(TRY IT) Set down exactly the stretch of lines below that opens at the line containing "white pencil [252,214,341,285] -> none" and continues through the last line of the entries, and nothing else.

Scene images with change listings
_ _ _ _
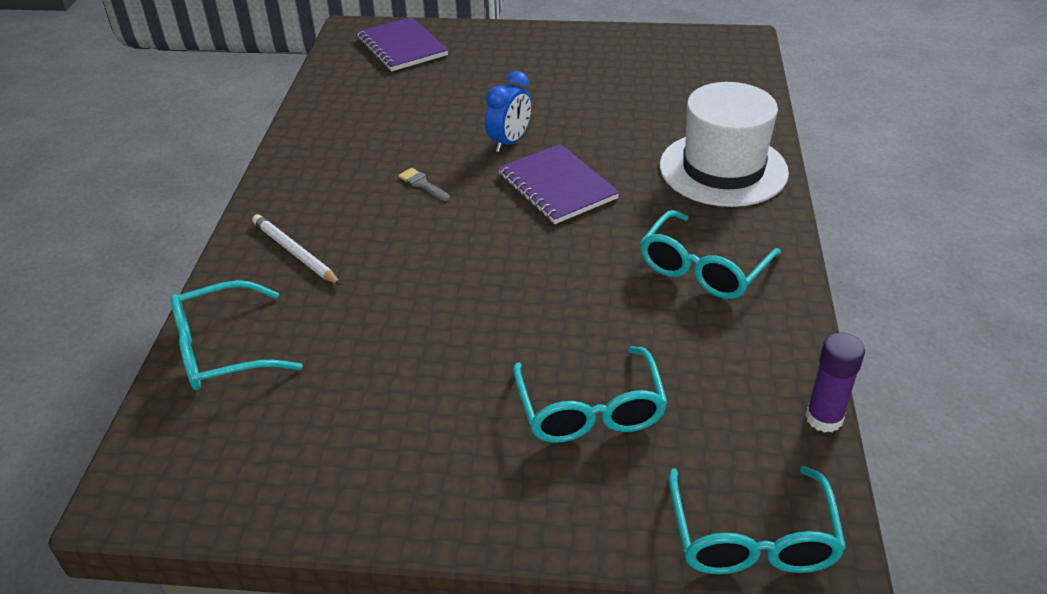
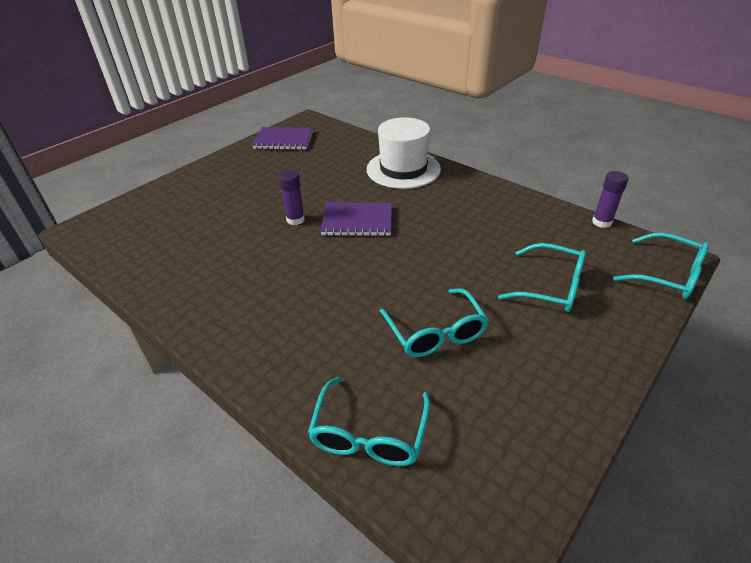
camera: 55 degrees left, 0 degrees up
white pencil [252,214,341,285] -> none
purple notebook [356,17,448,71] -> purple notebook moved to [252,127,313,150]
grey brush [398,168,450,201] -> none
blue clock [485,71,532,152] -> purple glue stick [279,170,305,225]
turquoise glasses [640,210,781,299] -> turquoise glasses moved to [380,288,489,357]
_ _ _ _
(SOLUTION FOR THIS TASK)
white pencil [252,214,341,285] -> none
purple notebook [356,17,448,71] -> purple notebook moved to [252,127,313,150]
grey brush [398,168,450,201] -> none
blue clock [485,71,532,152] -> purple glue stick [279,170,305,225]
turquoise glasses [640,210,781,299] -> turquoise glasses moved to [380,288,489,357]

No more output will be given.